*What you should do*. Please output the following records exactly. Leave every image out.
#### Excerpted data ####
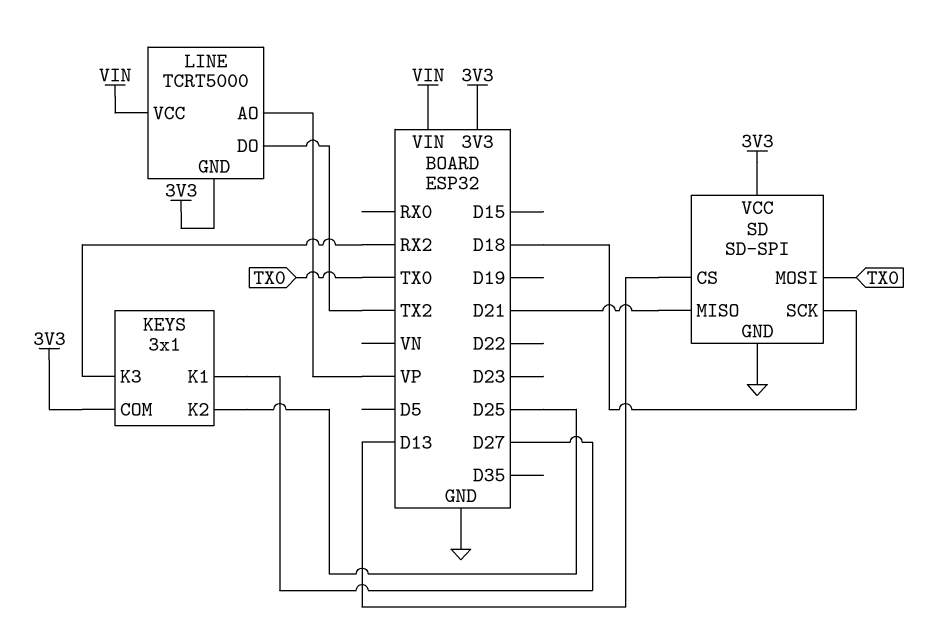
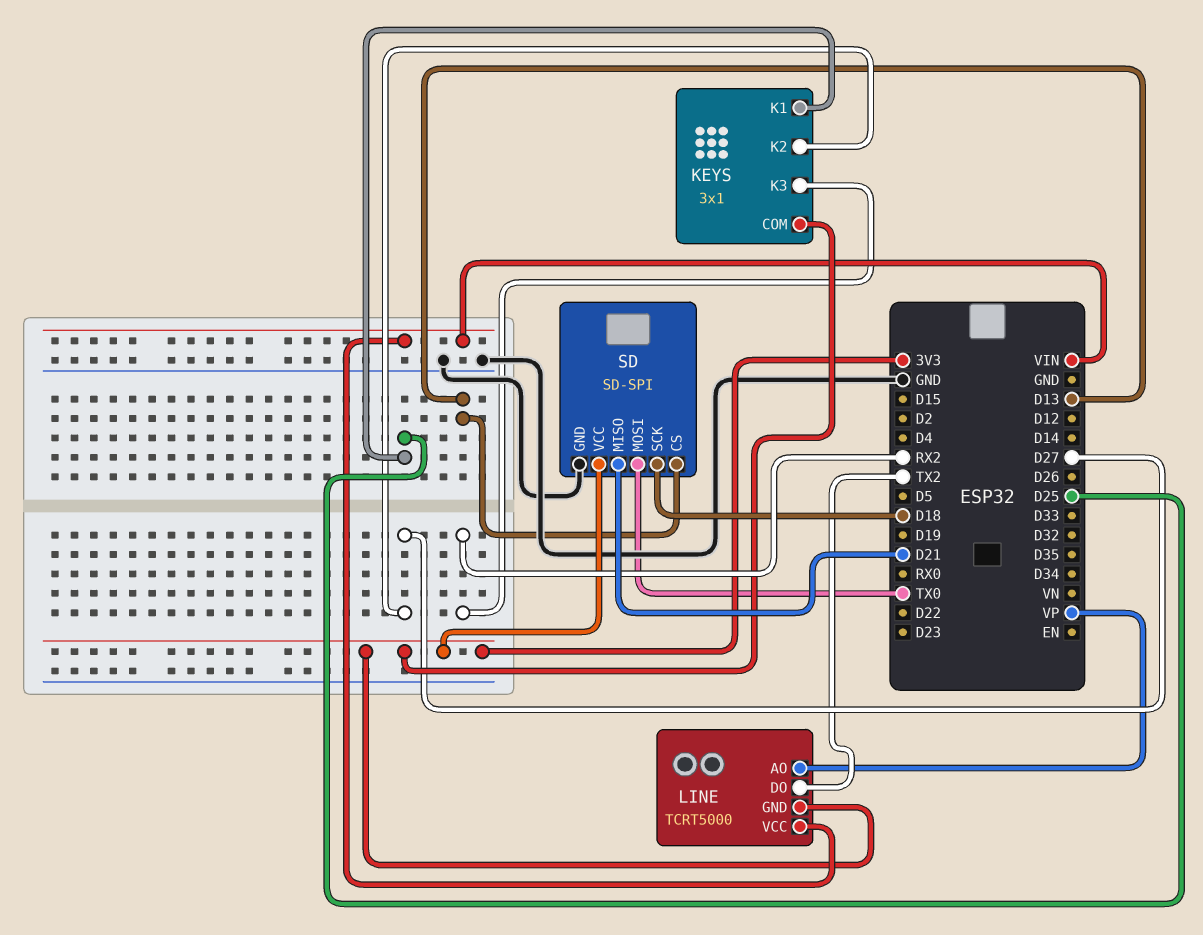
KEYS pin K1: D27 -> D25
KEYS pin K2: D25 -> D27

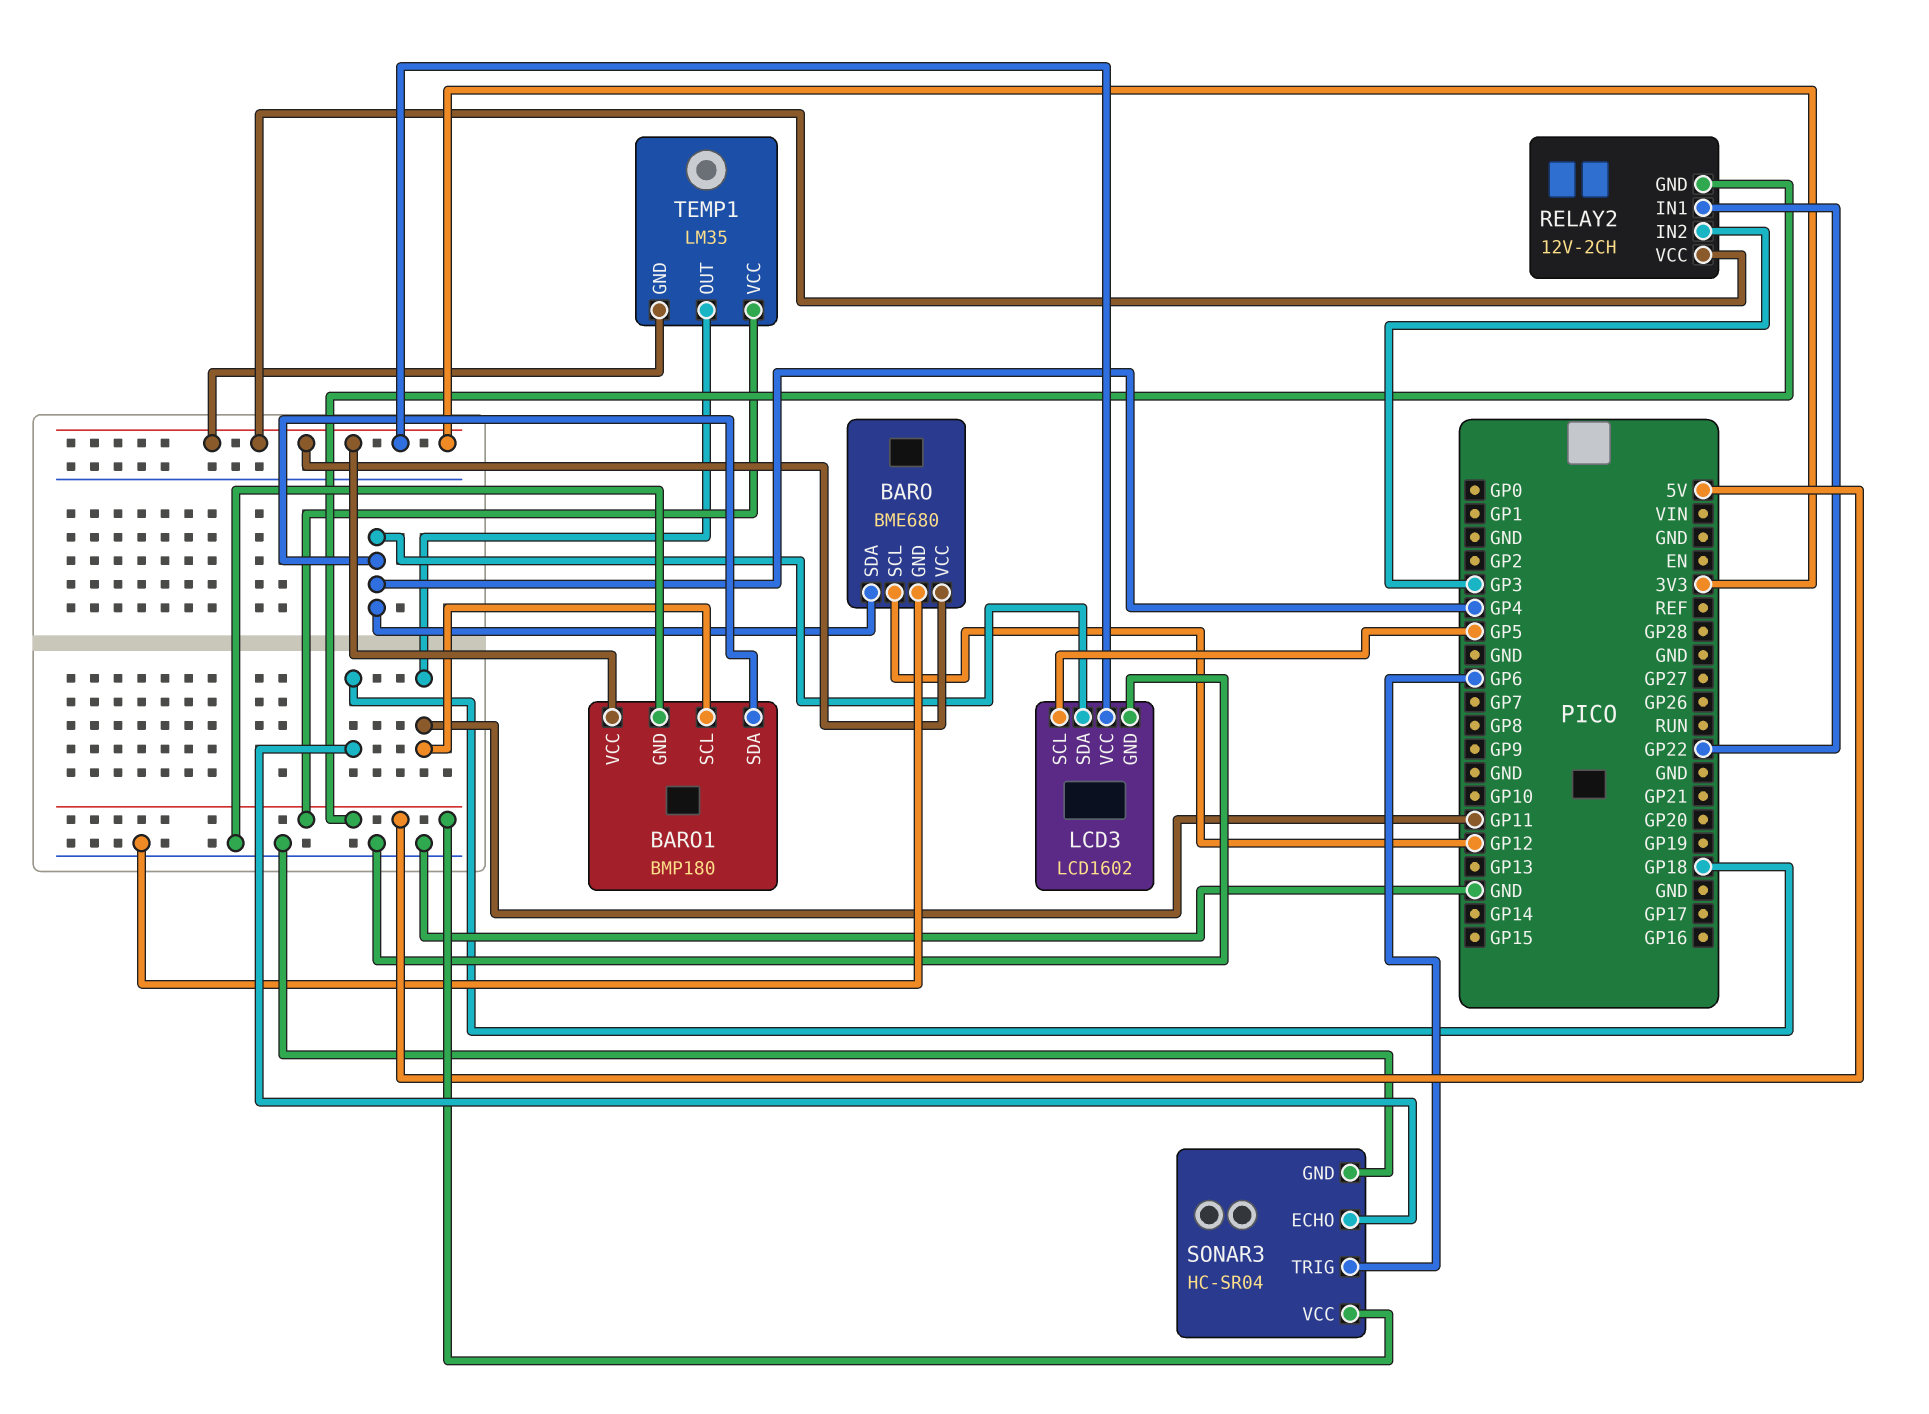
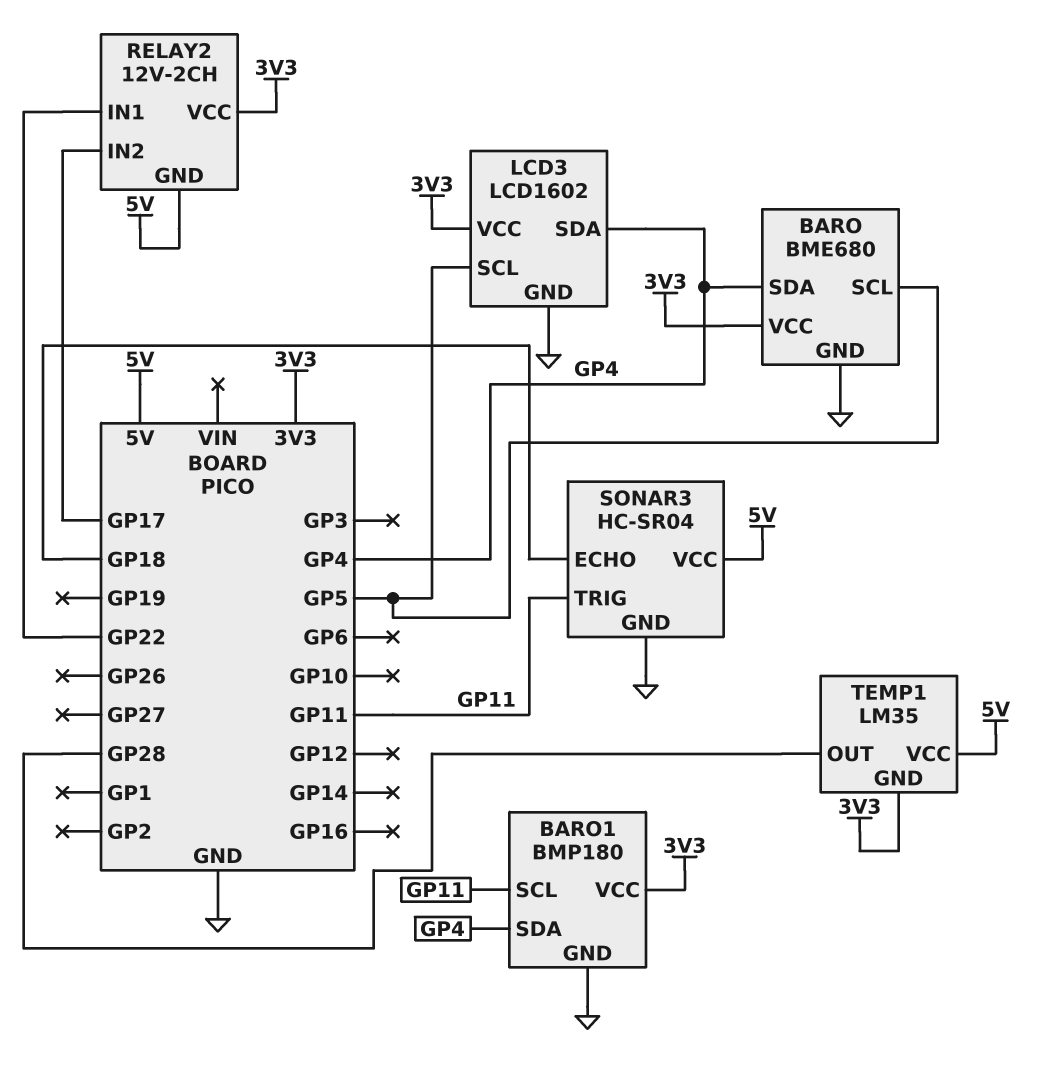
BARO pin SCL: GP12 -> GP5
RELAY2 pin IN2: GP3 -> GP17
SONAR3 pin TRIG: GP6 -> GP11
TEMP1 pin OUT: GP11 -> GP28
####
*Reply*.
KEYS pin K1: D27 -> D25
KEYS pin K2: D25 -> D27

BARO pin SCL: GP12 -> GP5
RELAY2 pin IN2: GP3 -> GP17
SONAR3 pin TRIG: GP6 -> GP11
TEMP1 pin OUT: GP11 -> GP28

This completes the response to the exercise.